AIM -> Copy every one of the rows below word for word, leaving out the picture lines.

╭──

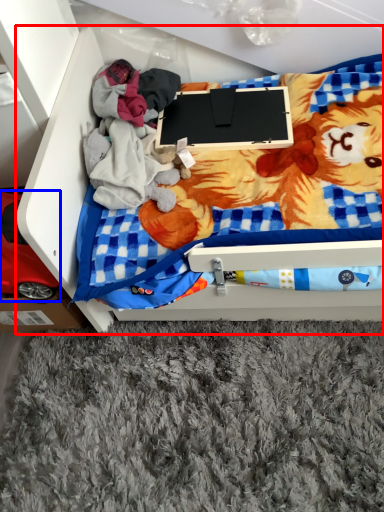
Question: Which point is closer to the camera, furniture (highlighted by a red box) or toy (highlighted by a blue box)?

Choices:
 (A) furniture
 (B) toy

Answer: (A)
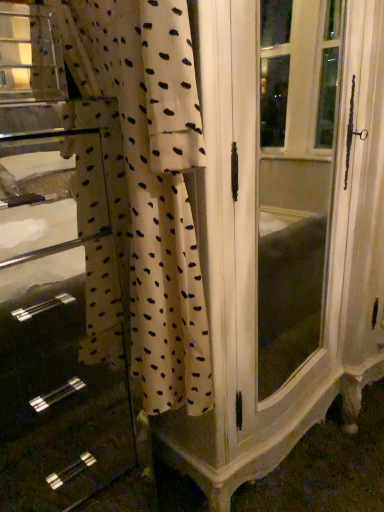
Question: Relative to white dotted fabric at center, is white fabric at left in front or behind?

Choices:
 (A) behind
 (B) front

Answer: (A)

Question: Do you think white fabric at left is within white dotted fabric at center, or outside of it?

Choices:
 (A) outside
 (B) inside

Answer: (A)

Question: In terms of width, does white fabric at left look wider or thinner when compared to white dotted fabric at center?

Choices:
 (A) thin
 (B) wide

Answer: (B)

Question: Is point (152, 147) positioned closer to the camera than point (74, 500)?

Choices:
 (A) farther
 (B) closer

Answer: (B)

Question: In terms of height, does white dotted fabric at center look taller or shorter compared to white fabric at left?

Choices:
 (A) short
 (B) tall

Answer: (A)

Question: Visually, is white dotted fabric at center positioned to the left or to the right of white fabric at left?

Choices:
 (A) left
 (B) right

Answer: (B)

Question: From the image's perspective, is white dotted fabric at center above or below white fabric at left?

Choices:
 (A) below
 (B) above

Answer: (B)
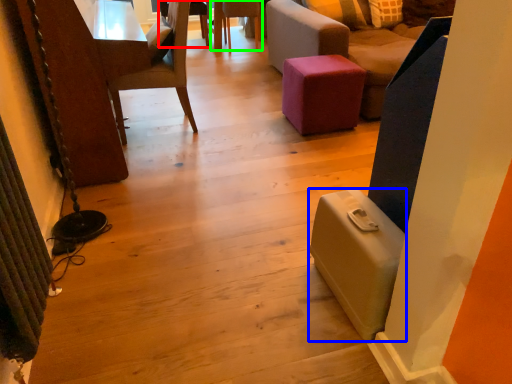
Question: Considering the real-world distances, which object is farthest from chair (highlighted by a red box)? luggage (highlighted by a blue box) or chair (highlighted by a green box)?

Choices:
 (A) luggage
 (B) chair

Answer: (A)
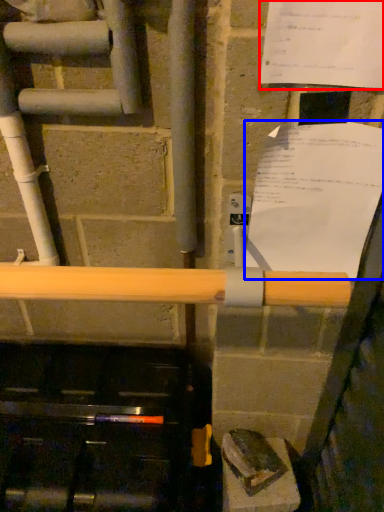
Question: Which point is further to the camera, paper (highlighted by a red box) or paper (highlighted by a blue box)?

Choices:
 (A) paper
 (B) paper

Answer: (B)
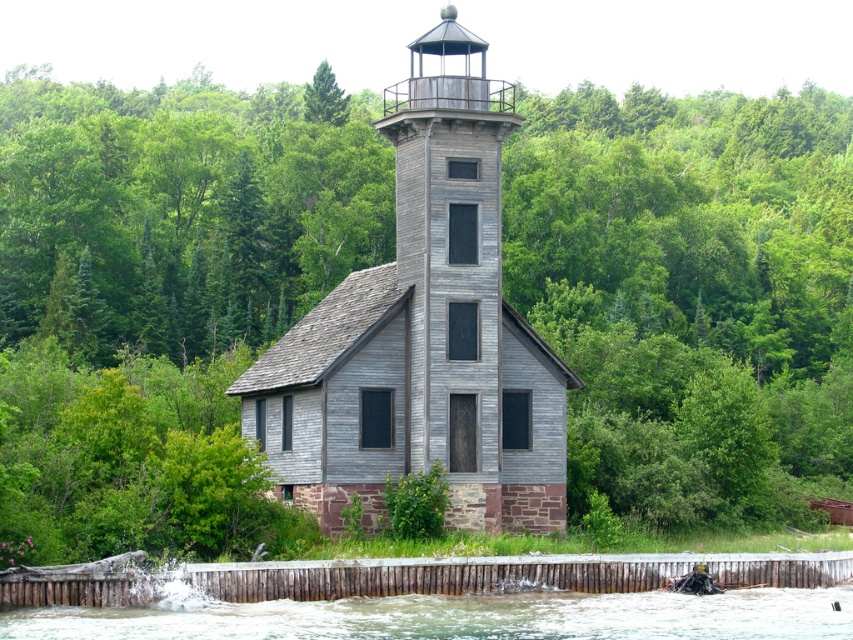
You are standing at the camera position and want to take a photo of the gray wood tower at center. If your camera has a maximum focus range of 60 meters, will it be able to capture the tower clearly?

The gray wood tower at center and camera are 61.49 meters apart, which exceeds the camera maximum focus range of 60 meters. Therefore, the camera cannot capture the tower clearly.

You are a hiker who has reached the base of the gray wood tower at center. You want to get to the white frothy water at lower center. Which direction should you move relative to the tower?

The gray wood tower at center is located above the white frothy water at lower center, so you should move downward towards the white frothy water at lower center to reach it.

╰──

EXERCISE OUTPUT ->
Question: Which point is closer to the camera, furniture (highlighted by a red box) or toy (highlighted by a blue box)?

Choices:
 (A) furniture
 (B) toy

Answer: (A)
Question: Relative to white dotted fabric at center, is white fabric at left in front or behind?

Choices:
 (A) behind
 (B) front

Answer: (A)

Question: Do you think white fabric at left is within white dotted fabric at center, or outside of it?

Choices:
 (A) outside
 (B) inside

Answer: (A)

Question: In terms of width, does white fabric at left look wider or thinner when compared to white dotted fabric at center?

Choices:
 (A) thin
 (B) wide

Answer: (B)

Question: Is point (152, 147) positioned closer to the camera than point (74, 500)?

Choices:
 (A) farther
 (B) closer

Answer: (B)

Question: In terms of height, does white dotted fabric at center look taller or shorter compared to white fabric at left?

Choices:
 (A) short
 (B) tall

Answer: (A)

Question: Visually, is white dotted fabric at center positioned to the left or to the right of white fabric at left?

Choices:
 (A) left
 (B) right

Answer: (B)

Question: From the image's perspective, is white dotted fabric at center above or below white fabric at left?

Choices:
 (A) below
 (B) above

Answer: (B)
Question: Considering the real-world distances, which object is farthest from chair (highlighted by a red box)? luggage (highlighted by a blue box) or chair (highlighted by a green box)?

Choices:
 (A) luggage
 (B) chair

Answer: (A)
Question: Which point is further to the camera, paper (highlighted by a red box) or paper (highlighted by a blue box)?

Choices:
 (A) paper
 (B) paper

Answer: (B)
You are standing at the camera position and want to take a photo of the gray wood tower at center. If your camera has a maximum focus range of 60 meters, will it be able to capture the tower clearly?

The gray wood tower at center and camera are 61.49 meters apart, which exceeds the camera maximum focus range of 60 meters. Therefore, the camera cannot capture the tower clearly.

You are a hiker who has reached the base of the gray wood tower at center. You want to get to the white frothy water at lower center. Which direction should you move relative to the tower?

The gray wood tower at center is located above the white frothy water at lower center, so you should move downward towards the white frothy water at lower center to reach it.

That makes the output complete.